# Task details
Retype the data below exactly, skipping pictures.

# Provided entries
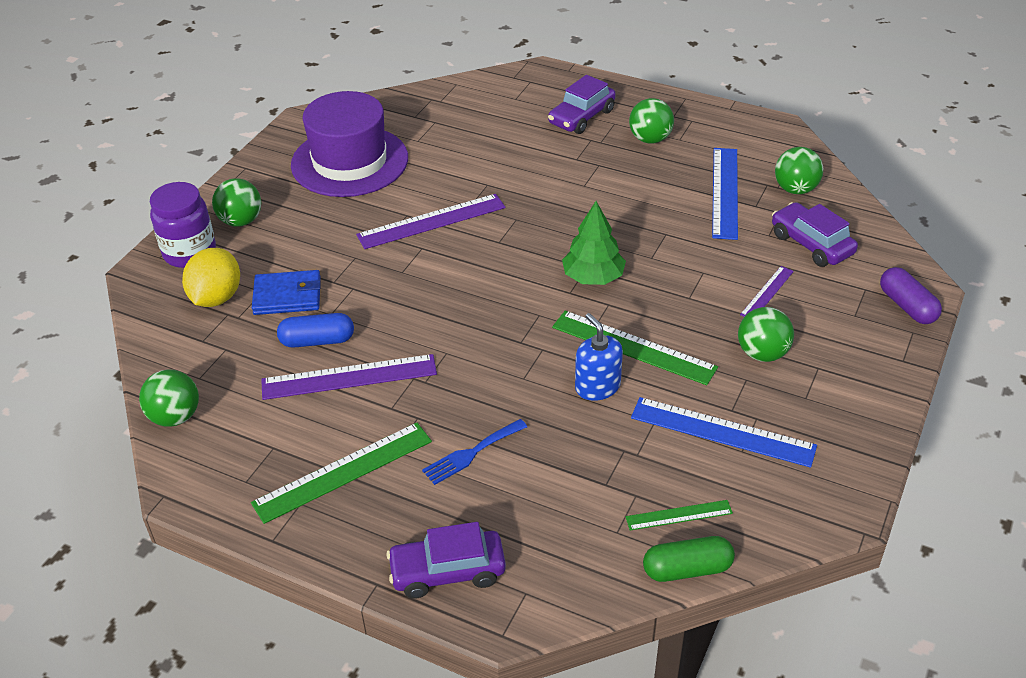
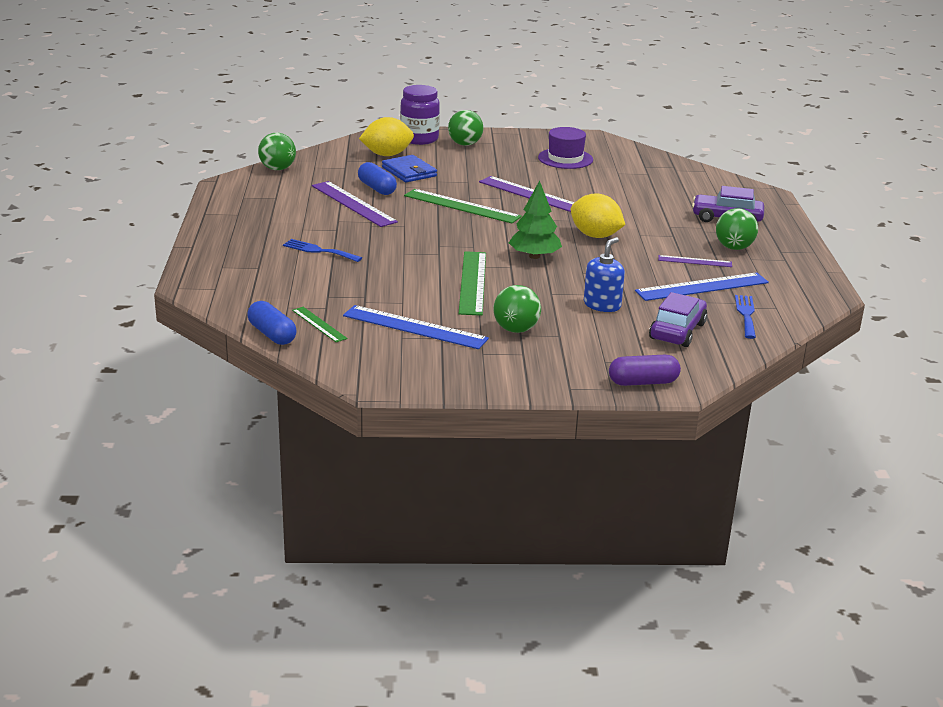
camera: 60 degrees right, 15 degrees down
(343, 471) = (272, 219): green ruler -> green ruler (462, 206)
(349, 161) = (565, 159): purple hat -> purple hat, size x0.59
(447, 572) = (215, 263): purple car -> none
(568, 215) = (595, 236): none -> yellow lemon
(597, 386) = (419, 277): blue soap dispenser -> blue soap dispenser (602, 305)
(687, 569) = (272, 334): green capsule -> blue capsule
(722, 431) = (415, 327): blue ruler -> blue ruler turned 60 degrees counterclockwise
(767, 292) = (591, 321): purple ruler -> purple ruler (695, 261)
(795, 189) = (746, 314): green ball -> blue fork
(907, 306) = (643, 382): purple capsule -> purple capsule turned 45 degrees clockwise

# Written reply
camera: 60 degrees right, 15 degrees down
(343, 471) = (272, 219): green ruler -> green ruler (462, 206)
(349, 161) = (565, 159): purple hat -> purple hat, size x0.59
(447, 572) = (215, 263): purple car -> none
(568, 215) = (595, 236): none -> yellow lemon
(597, 386) = (419, 277): blue soap dispenser -> blue soap dispenser (602, 305)
(687, 569) = (272, 334): green capsule -> blue capsule
(722, 431) = (415, 327): blue ruler -> blue ruler turned 60 degrees counterclockwise
(767, 292) = (591, 321): purple ruler -> purple ruler (695, 261)
(795, 189) = (746, 314): green ball -> blue fork
(907, 306) = (643, 382): purple capsule -> purple capsule turned 45 degrees clockwise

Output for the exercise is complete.